---------- GIVEN ENTRIES
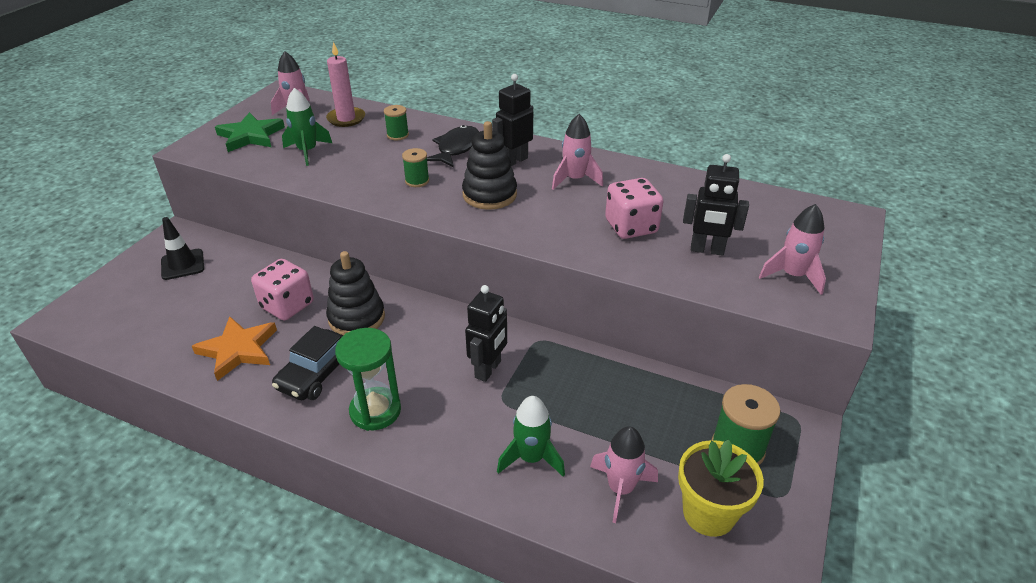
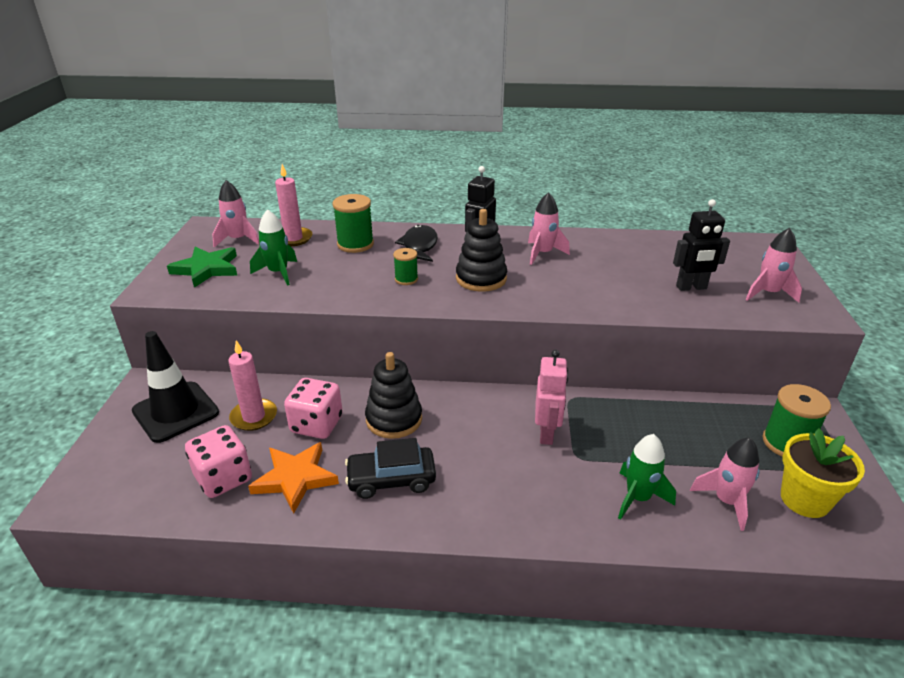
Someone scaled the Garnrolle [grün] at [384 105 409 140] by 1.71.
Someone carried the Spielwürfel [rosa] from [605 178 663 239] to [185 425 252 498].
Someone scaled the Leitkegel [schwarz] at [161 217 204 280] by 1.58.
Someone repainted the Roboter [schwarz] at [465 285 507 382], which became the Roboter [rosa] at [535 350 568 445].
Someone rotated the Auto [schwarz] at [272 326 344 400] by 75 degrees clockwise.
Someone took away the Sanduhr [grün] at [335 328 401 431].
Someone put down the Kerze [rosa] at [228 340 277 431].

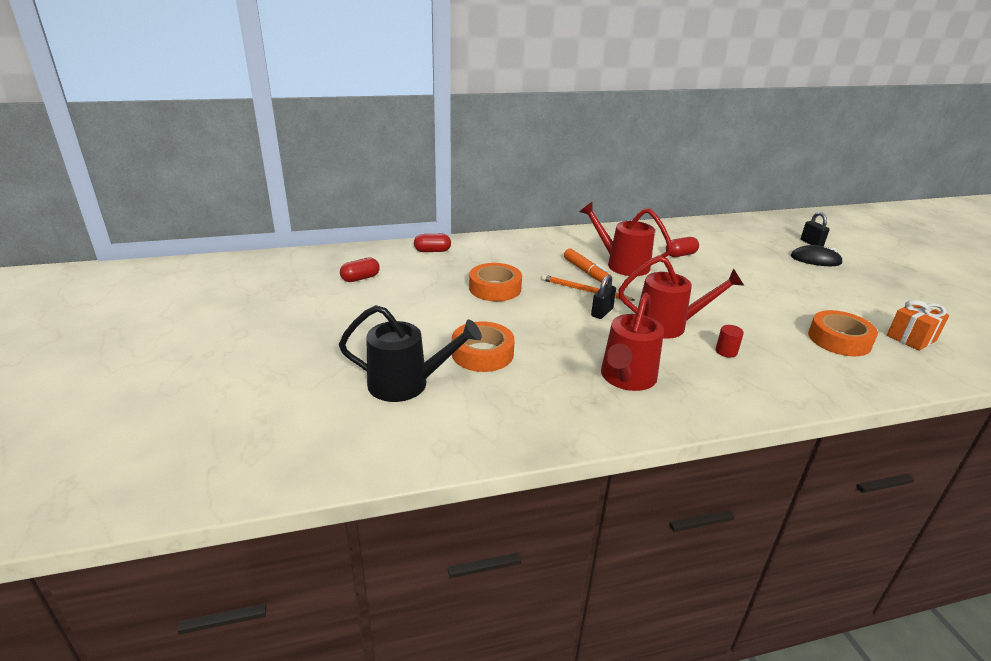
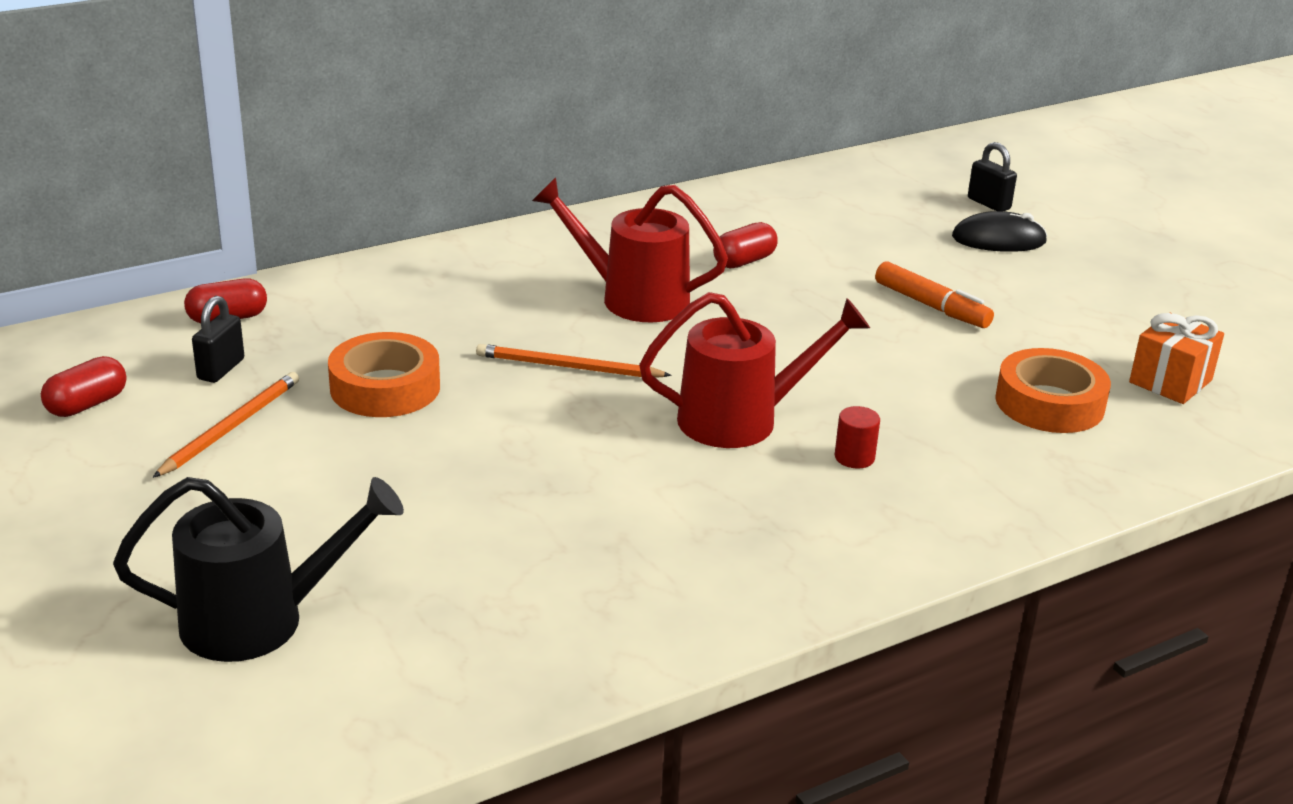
Someone carried the Filzstift [orange] from [564 249 612 284] to [875 261 994 328].
Someone carried the Vorhängeschloss [schwarz] from [591 275 616 319] to [192 296 244 383].
Someone took away the Gießkanne [rot] at [601 293 664 391].
Someone took away the Klebeband [orange] at [452 321 515 372].
Someone put down the Bleistift [orange] at [152 372 299 478].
--------------------
Pull each line that includes the word "grün" out of the material above.

Someone scaled the Garnrolle [grün] at [384 105 409 140] by 1.71.
Someone took away the Sanduhr [grün] at [335 328 401 431].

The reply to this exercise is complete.